(Detected change data)
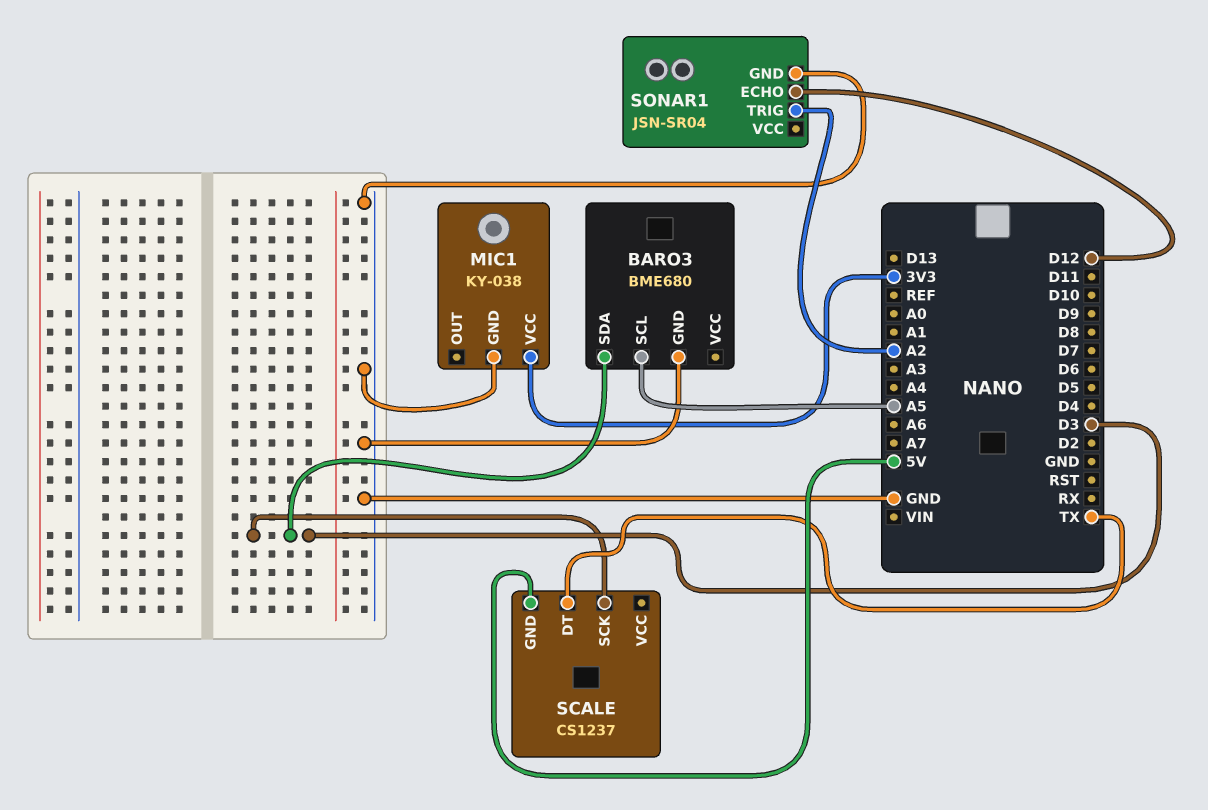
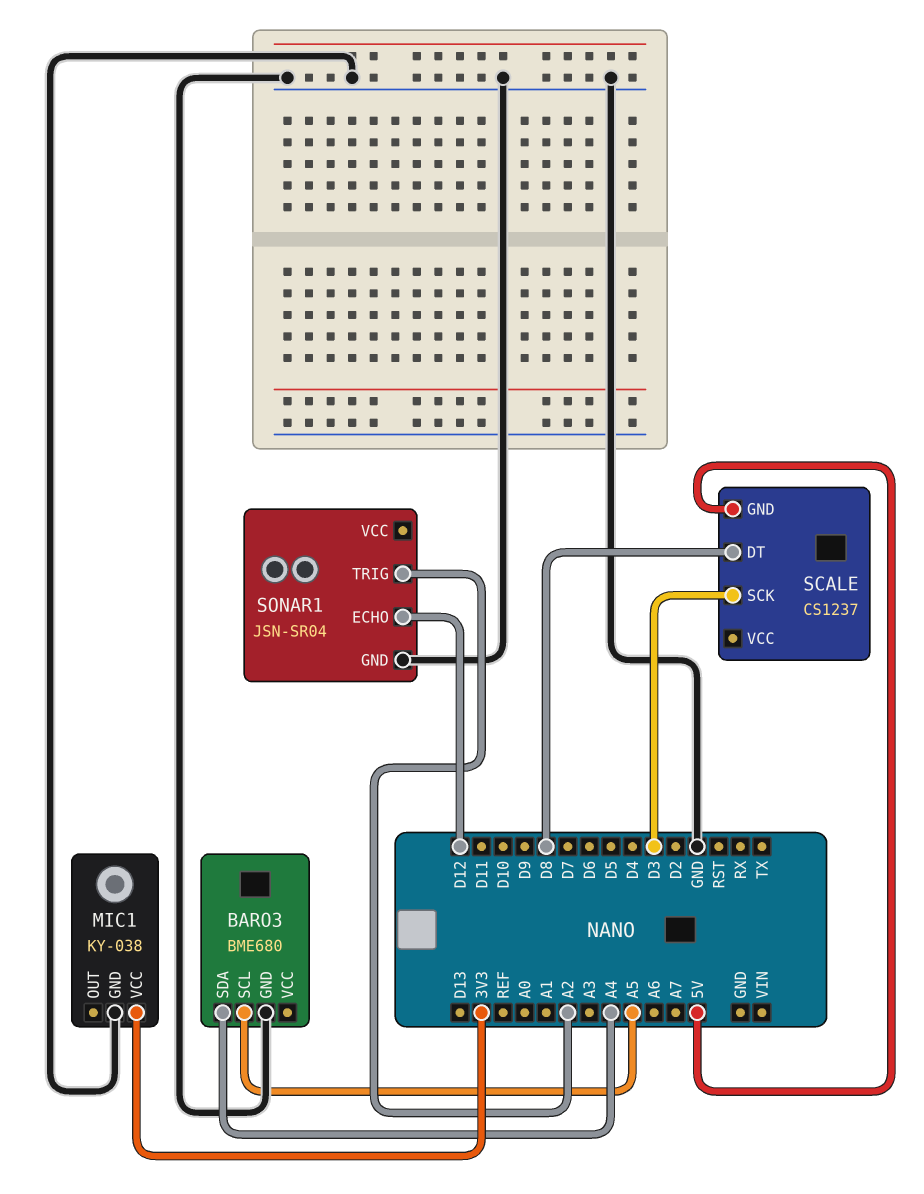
BARO3 pin SDA: D3 -> A4
SCALE pin DT: TX -> D8

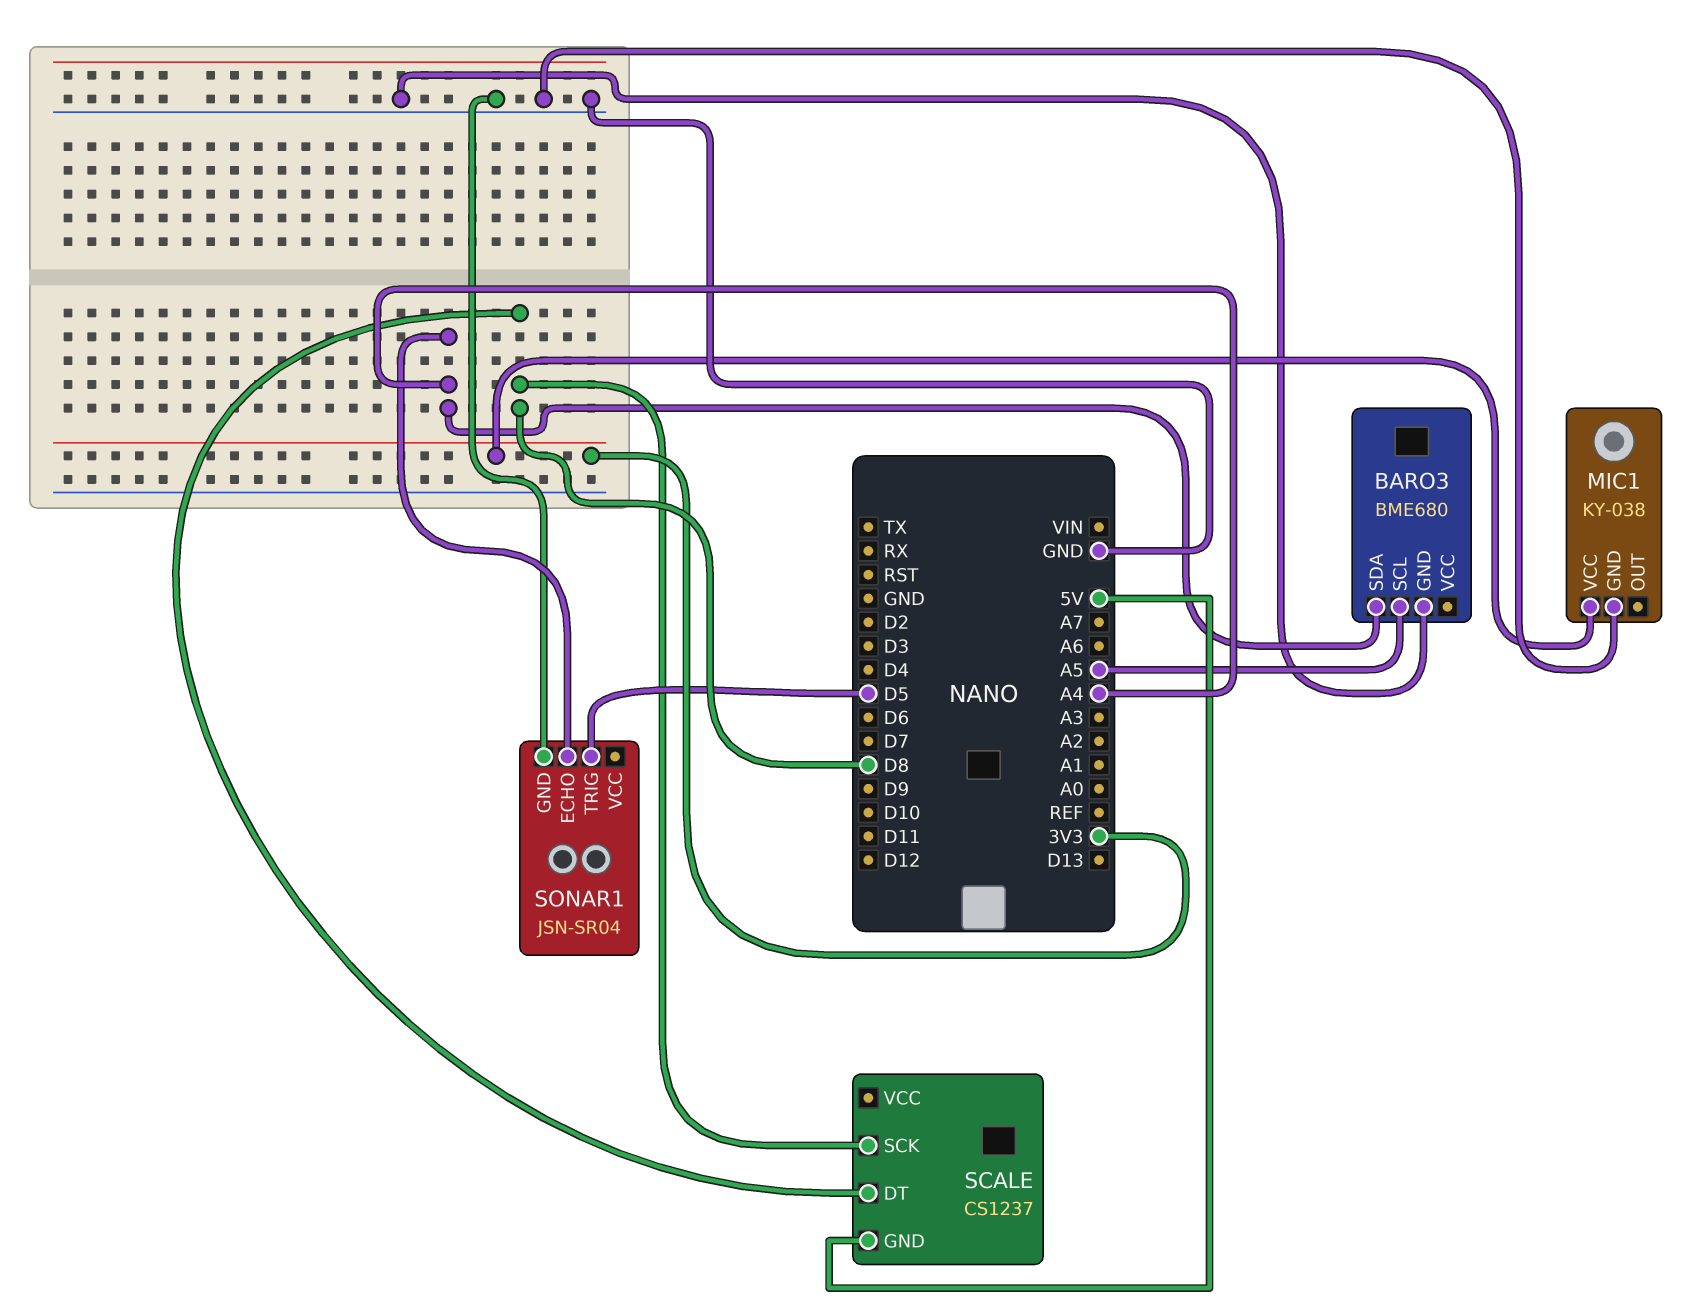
SCALE pin SCK: D3 -> D8
SONAR1 pin ECHO: D12 -> A4
SONAR1 pin TRIG: A2 -> D5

▶ [Assignment] Since the copy must exclude the pictures, transcribe only the text of the records, word for word.

▶ [Answer section]
BARO3 pin SDA: D3 -> A4
SCALE pin DT: TX -> D8

SCALE pin SCK: D3 -> D8
SONAR1 pin ECHO: D12 -> A4
SONAR1 pin TRIG: A2 -> D5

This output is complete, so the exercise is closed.